Exercise material -

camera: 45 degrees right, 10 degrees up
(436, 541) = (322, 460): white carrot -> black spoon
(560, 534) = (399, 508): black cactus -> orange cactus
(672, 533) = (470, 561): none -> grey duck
* * *
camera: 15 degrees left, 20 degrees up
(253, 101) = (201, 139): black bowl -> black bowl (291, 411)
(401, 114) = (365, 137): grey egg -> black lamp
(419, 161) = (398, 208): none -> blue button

Action item - Set down, exactly as they stand above, the lines starting with the line with "(401, 114) = (365, 137): grey" and going on through the line with "(419, 161) = (398, 208): none -> blue button", and no others.

Answer to this problem -
(401, 114) = (365, 137): grey egg -> black lamp
(419, 161) = (398, 208): none -> blue button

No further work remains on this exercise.